> [DATA BELOW]:

┌──

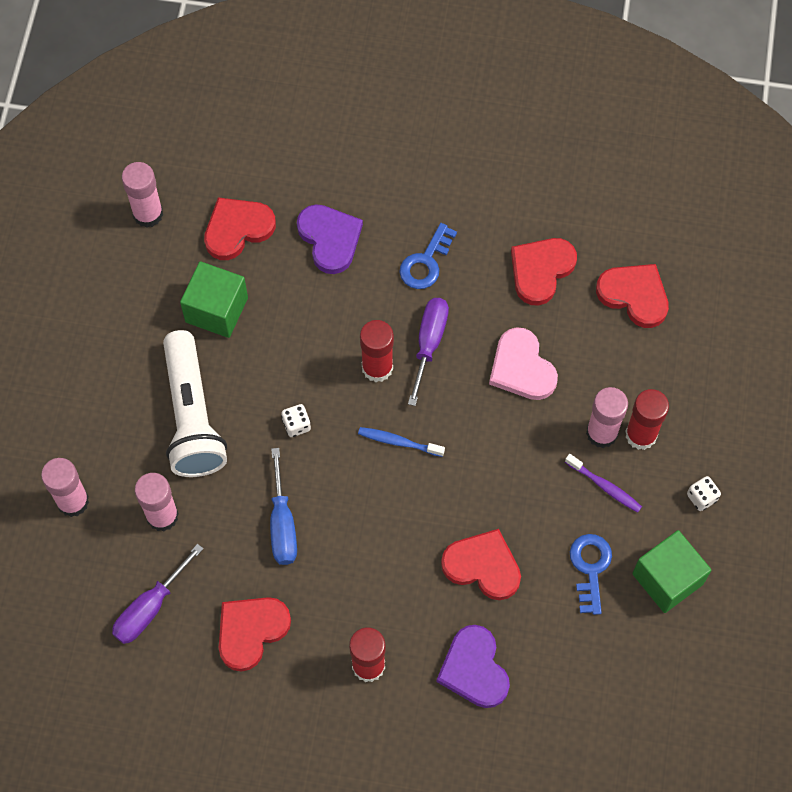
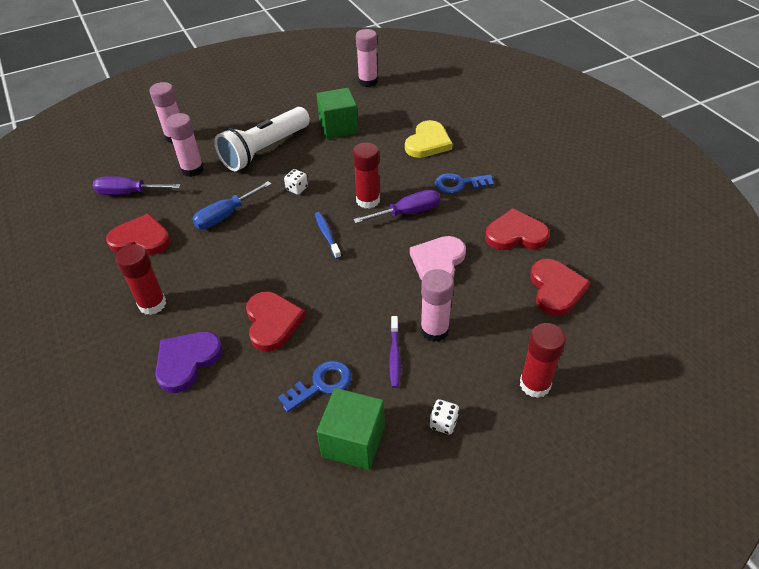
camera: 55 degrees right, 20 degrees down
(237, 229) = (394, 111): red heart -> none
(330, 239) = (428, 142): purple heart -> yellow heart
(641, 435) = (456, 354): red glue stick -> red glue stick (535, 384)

└──

> [EXERCISE AIM]: Copy, without any change, the lines above from the one containing "(237, 229) = (394, 111): red heart -> none" to the end, both ends included. Add nothing else.

> [RESULT OF THE EXERCISE]:
(237, 229) = (394, 111): red heart -> none
(330, 239) = (428, 142): purple heart -> yellow heart
(641, 435) = (456, 354): red glue stick -> red glue stick (535, 384)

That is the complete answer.